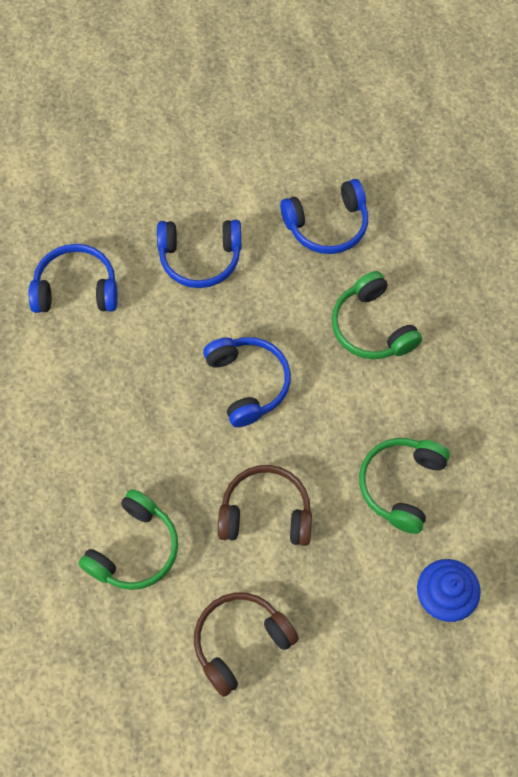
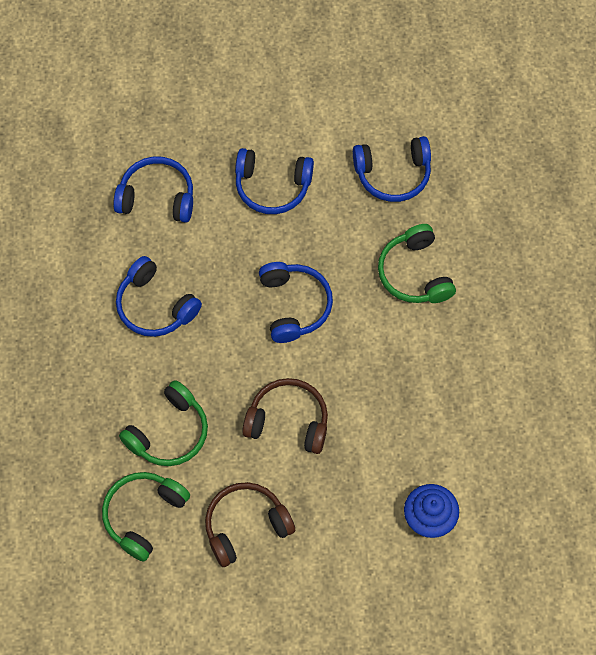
camera: 10 degrees right, 0 degrees up
(94, 408) = (155, 306): none -> blue headphones
(401, 485) = (412, 417): green headphones -> green headphones (144, 515)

## WORK REQUEST
Check the listing for the word "headphones". Show each line that has it.

## ANSWER FOR THIS EXERCISE
(94, 408) = (155, 306): none -> blue headphones
(401, 485) = (412, 417): green headphones -> green headphones (144, 515)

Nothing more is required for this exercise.